> **Work request**
Your response to the data below should hold nothing except the lines from the one containing "To do - Carlos: [188,630,587,869]" down to the one containing "course833: [533,665,604,722] ->", reproduced exactly and without pictures.

> **Given data**
☆ ☆ ☆ ☆ ☆ ☆ ☆
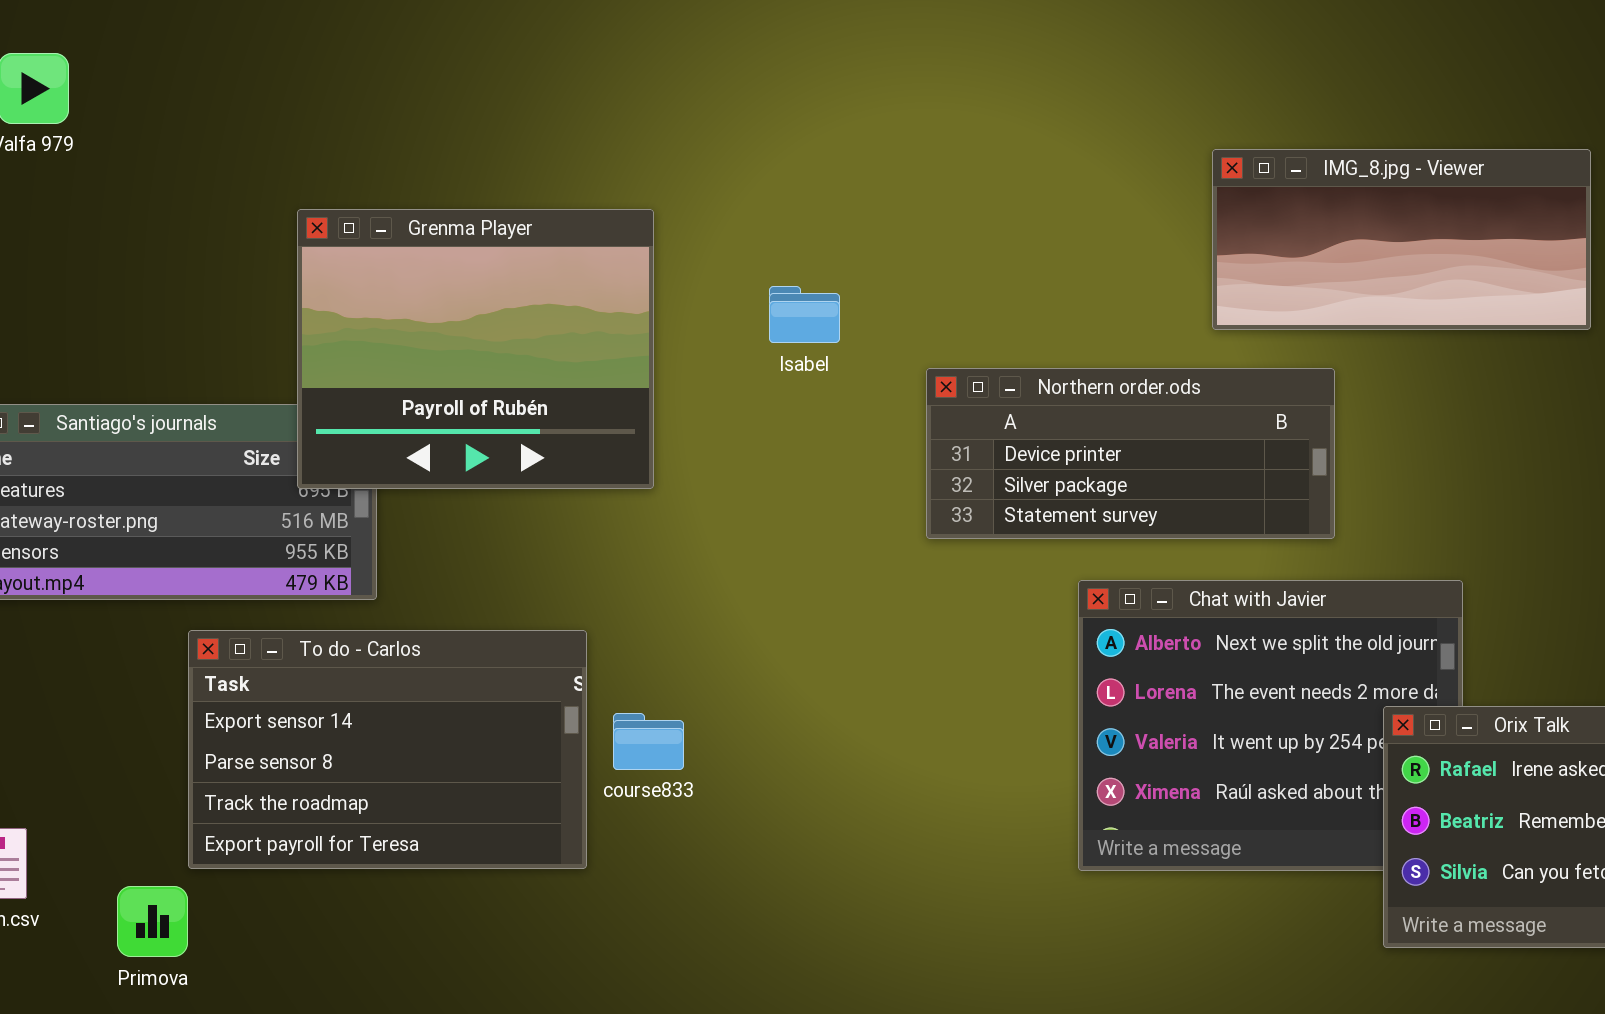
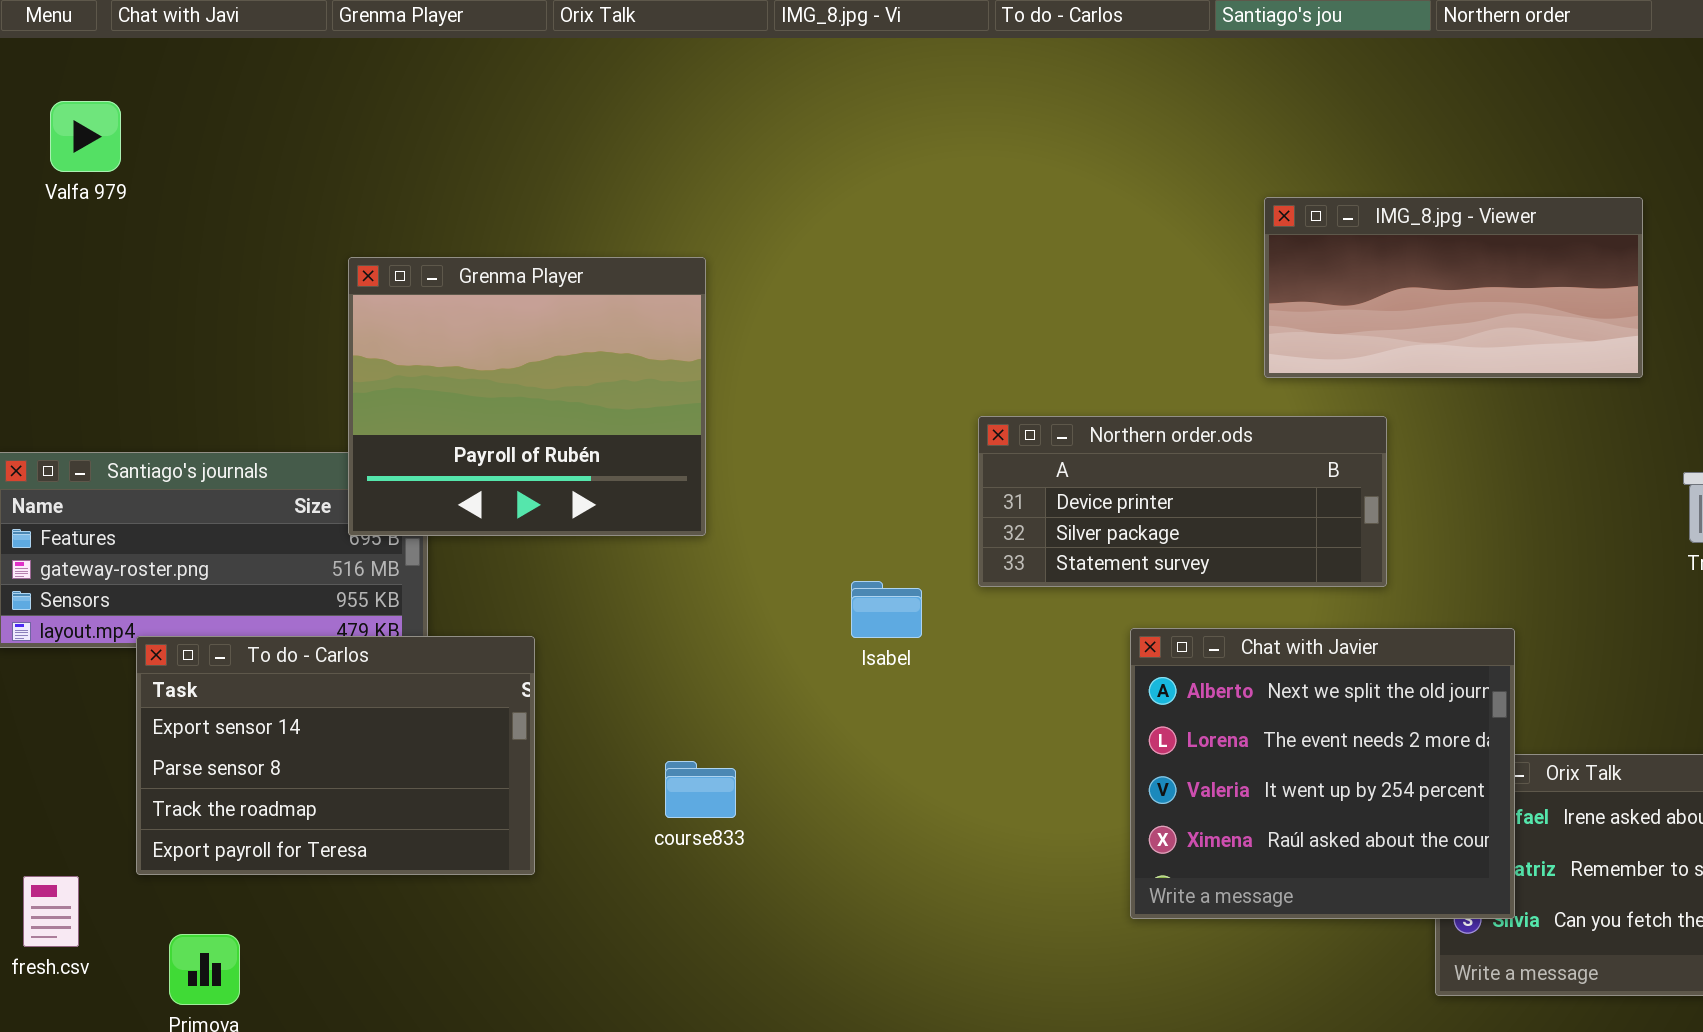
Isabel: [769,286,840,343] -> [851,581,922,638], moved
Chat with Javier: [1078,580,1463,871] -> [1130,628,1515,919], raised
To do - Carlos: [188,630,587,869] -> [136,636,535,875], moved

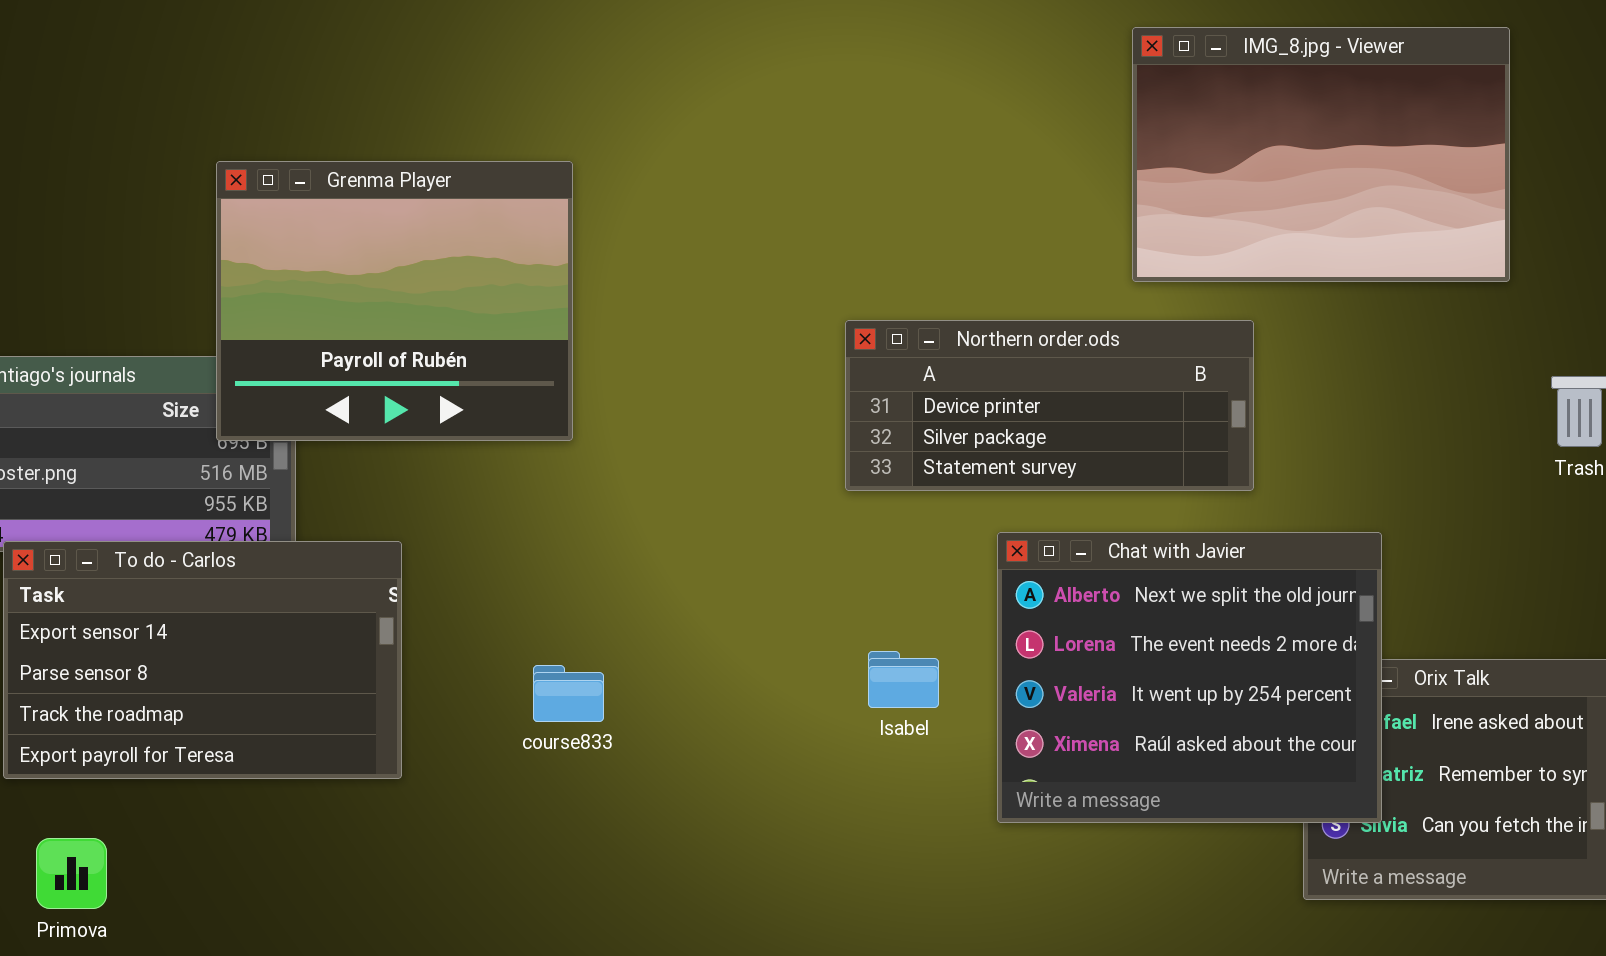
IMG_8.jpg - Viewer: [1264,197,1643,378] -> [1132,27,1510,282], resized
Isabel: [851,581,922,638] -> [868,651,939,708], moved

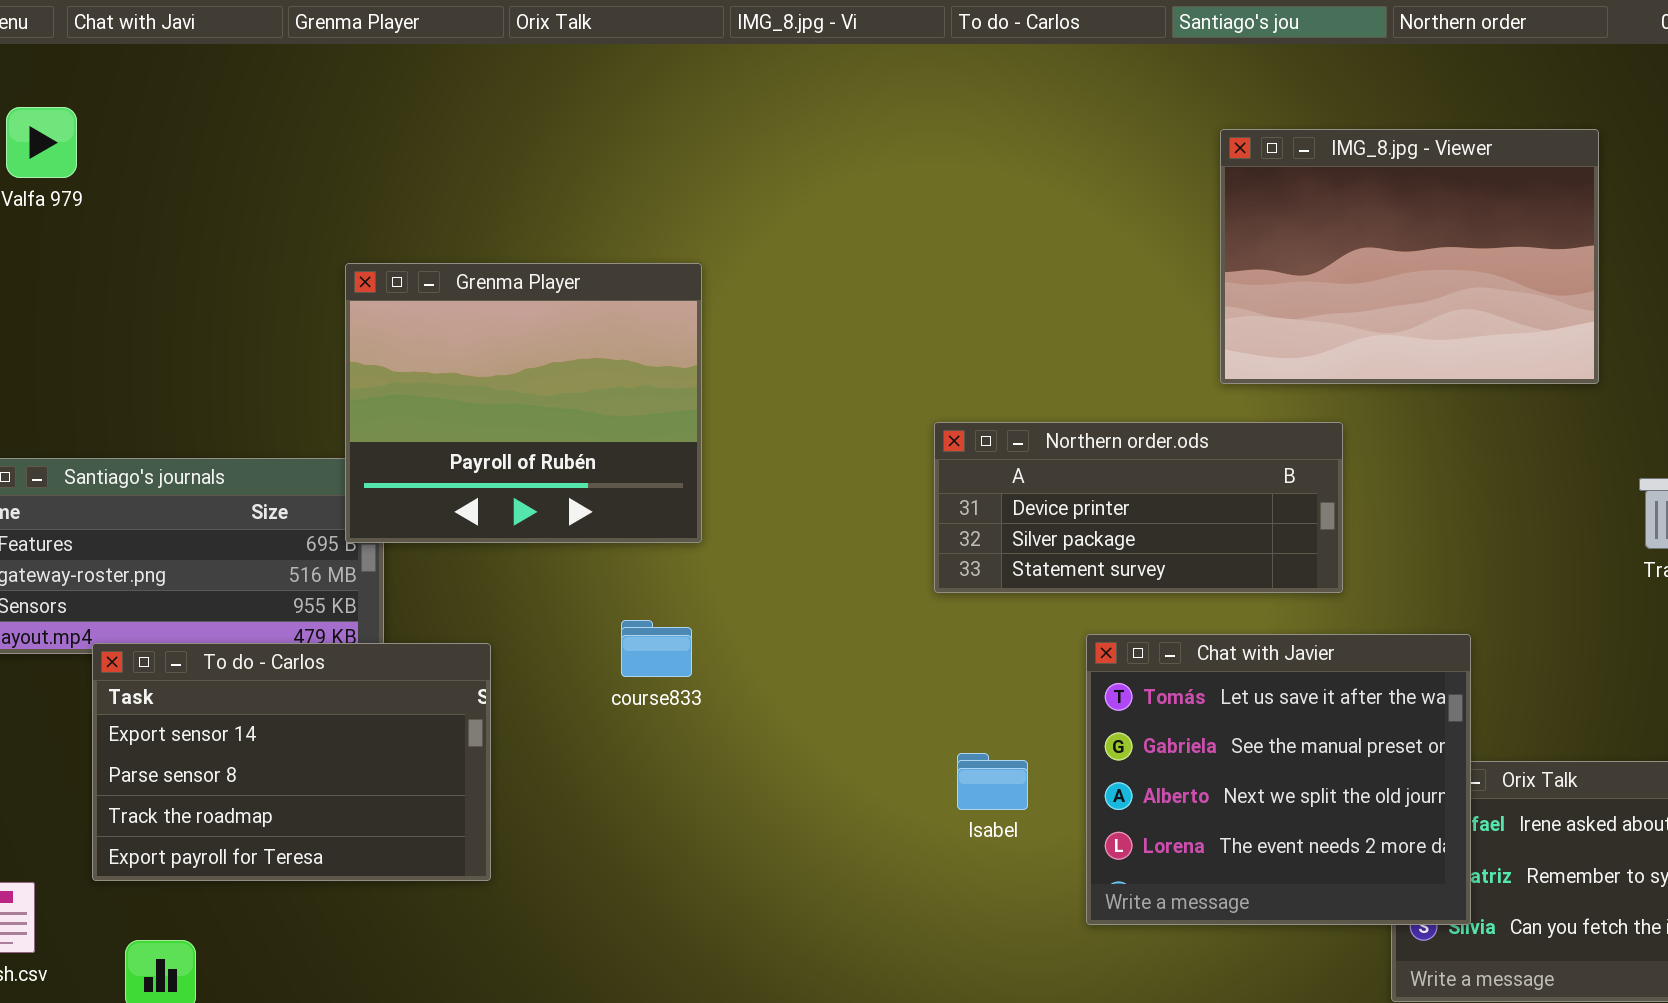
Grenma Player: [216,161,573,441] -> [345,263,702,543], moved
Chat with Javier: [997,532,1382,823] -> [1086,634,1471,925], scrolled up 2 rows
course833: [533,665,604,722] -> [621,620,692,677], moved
☆ ☆ ☆ ☆ ☆ ☆ ☆
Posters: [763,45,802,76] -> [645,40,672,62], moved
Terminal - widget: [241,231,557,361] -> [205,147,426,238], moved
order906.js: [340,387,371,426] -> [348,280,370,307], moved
☆ ☆ ☆ ☆ ☆ ☆ ☆
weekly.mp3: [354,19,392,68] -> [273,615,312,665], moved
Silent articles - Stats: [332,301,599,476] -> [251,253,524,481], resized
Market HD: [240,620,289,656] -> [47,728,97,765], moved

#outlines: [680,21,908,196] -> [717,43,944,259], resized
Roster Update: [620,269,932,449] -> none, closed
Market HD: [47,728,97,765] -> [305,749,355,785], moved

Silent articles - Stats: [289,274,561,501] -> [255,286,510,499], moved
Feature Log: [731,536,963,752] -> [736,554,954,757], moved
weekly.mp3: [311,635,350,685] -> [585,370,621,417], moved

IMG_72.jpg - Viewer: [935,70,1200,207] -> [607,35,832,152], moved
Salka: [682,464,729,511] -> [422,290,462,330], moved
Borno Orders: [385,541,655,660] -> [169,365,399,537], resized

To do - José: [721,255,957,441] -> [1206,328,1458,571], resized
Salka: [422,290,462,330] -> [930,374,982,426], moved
☆ ☆ ☆ ☆ ☆ ☆ ☆
> **Your solution**
To do - Carlos: [188,630,587,869] -> [136,636,535,875], moved

IMG_8.jpg - Viewer: [1264,197,1643,378] -> [1132,27,1510,282], resized
Isabel: [851,581,922,638] -> [868,651,939,708], moved

Grenma Player: [216,161,573,441] -> [345,263,702,543], moved
Chat with Javier: [997,532,1382,823] -> [1086,634,1471,925], scrolled up 2 rows
course833: [533,665,604,722] -> [621,620,692,677], moved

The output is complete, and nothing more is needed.